Work request »
The answer is an exact copy of the lines from the one with "LCD: LCD0802 -> LCD1602" to the end of the listing below, pictures left out.

The data »
Segment Open

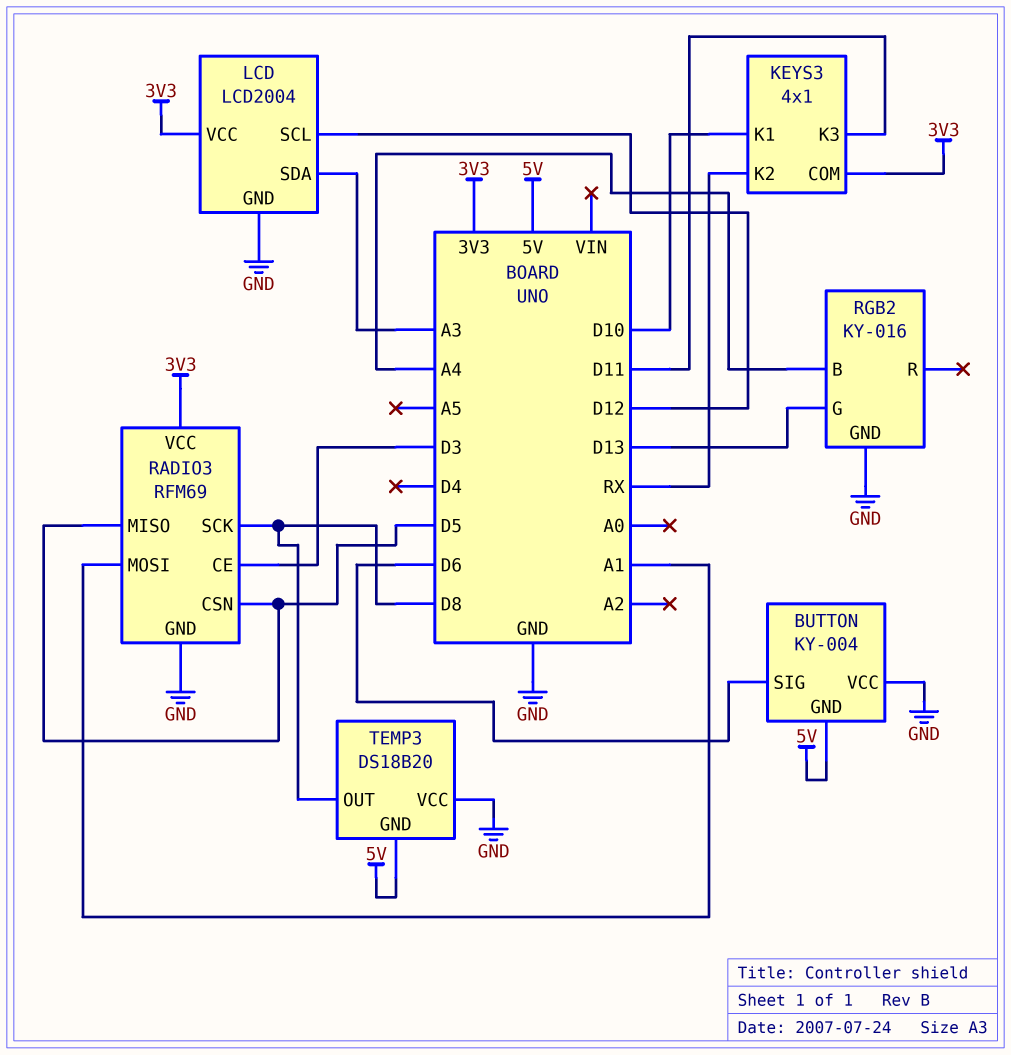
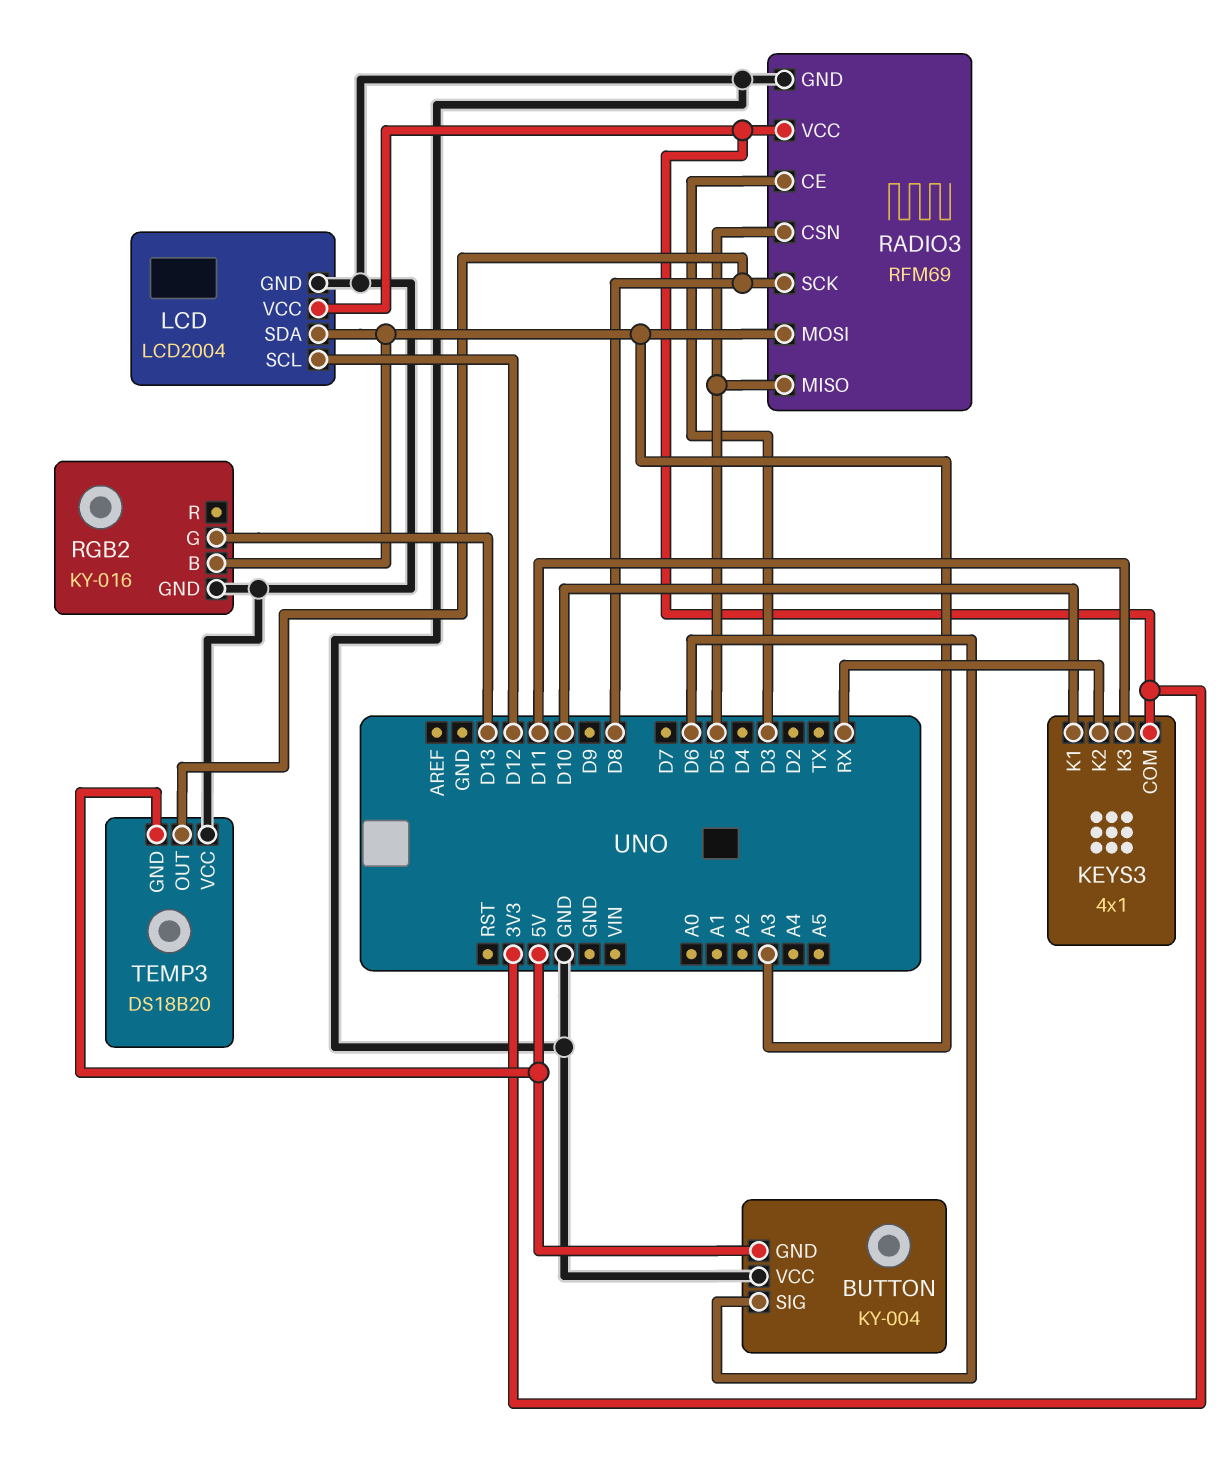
RADIO3 pin MOSI: A1 -> A3
RGB2 pin B: A4 -> A3

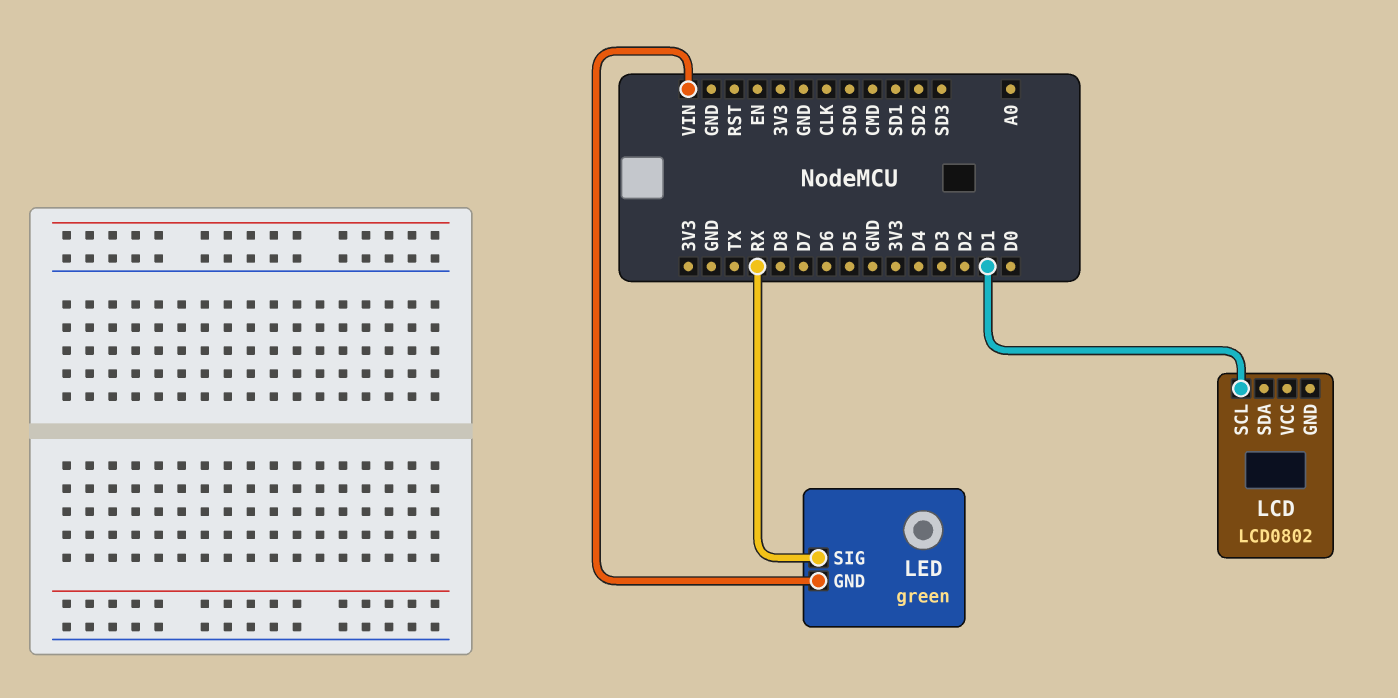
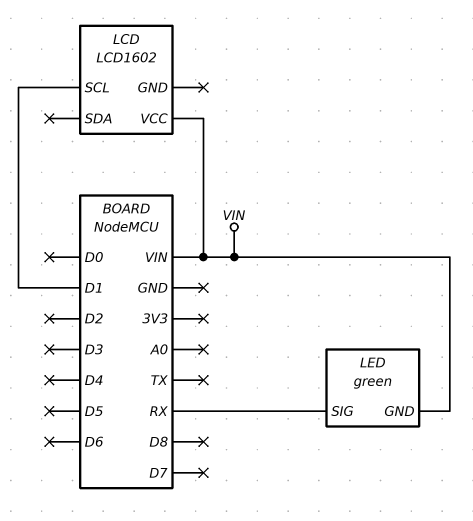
LCD: LCD0802 -> LCD1602
LCD pin VCC: none -> VIN

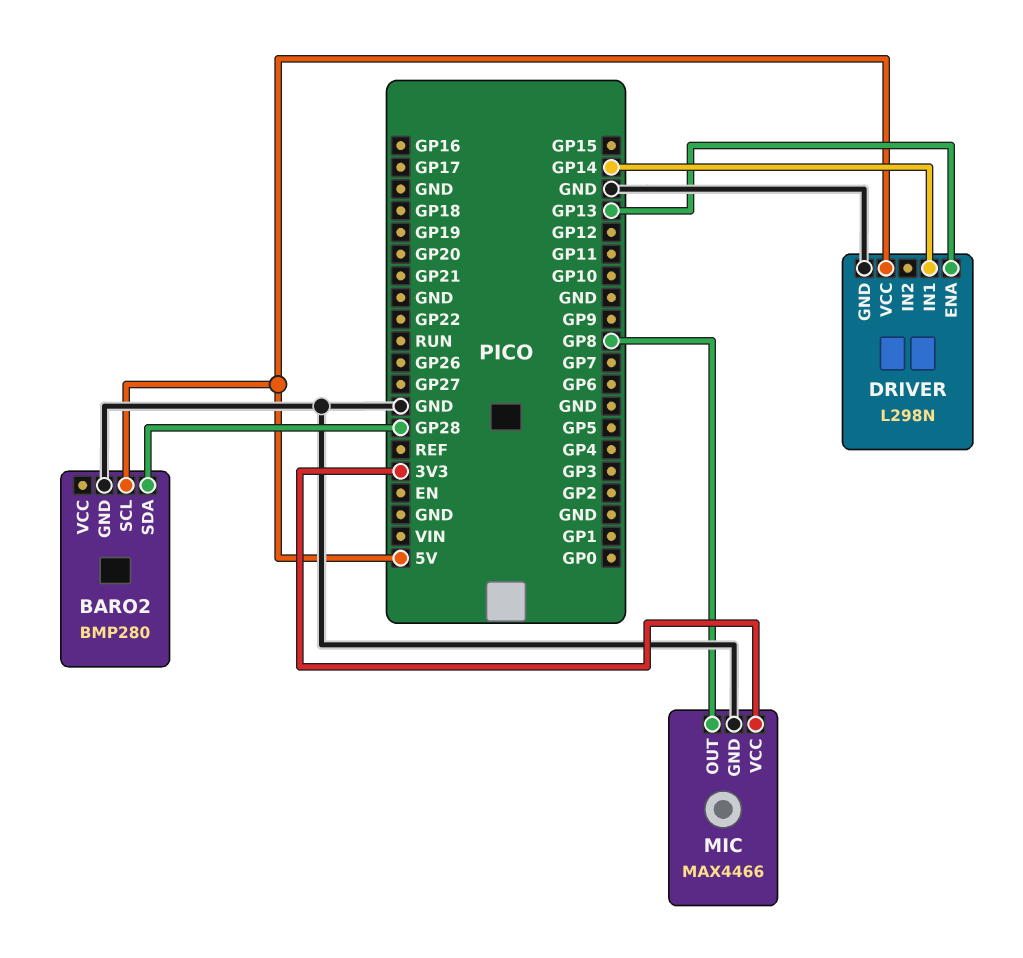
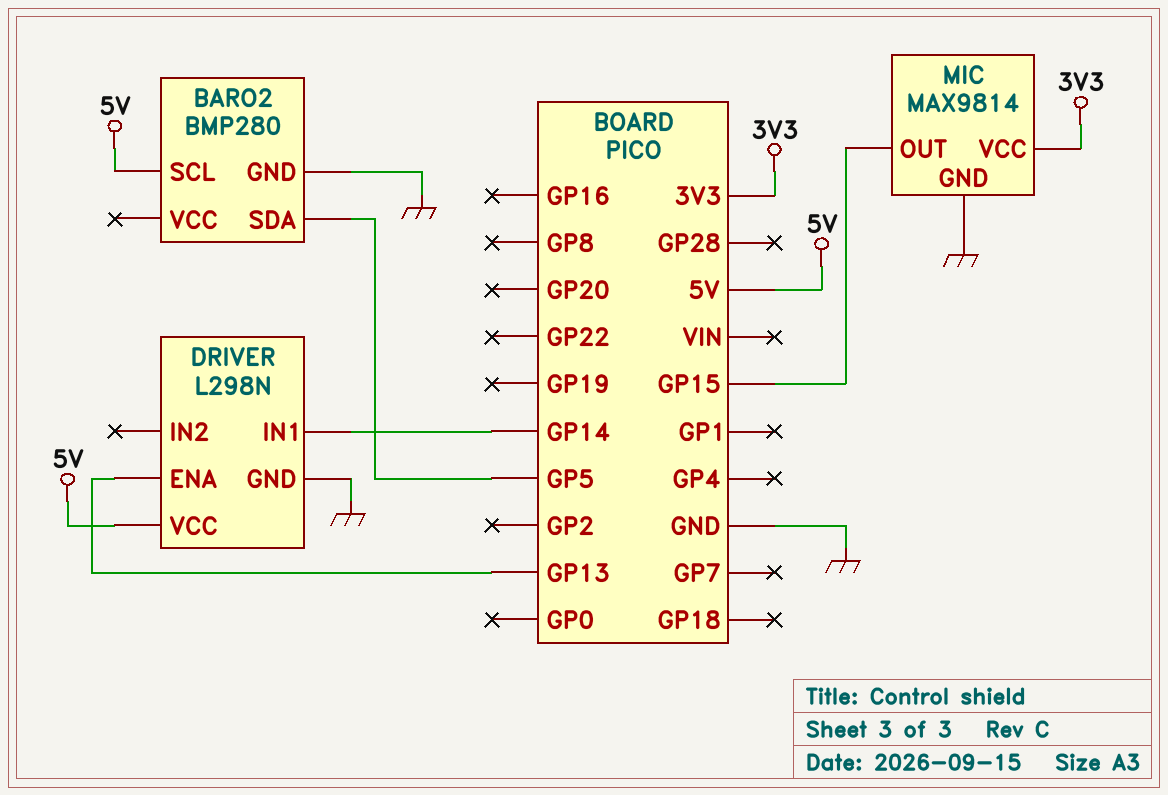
BARO2 pin SDA: GP28 -> GP5
MIC: MAX4466 -> MAX9814
MIC pin OUT: GP8 -> GP15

Segment Closed

Exercise solution »
LCD: LCD0802 -> LCD1602
LCD pin VCC: none -> VIN

BARO2 pin SDA: GP28 -> GP5
MIC: MAX4466 -> MAX9814
MIC pin OUT: GP8 -> GP15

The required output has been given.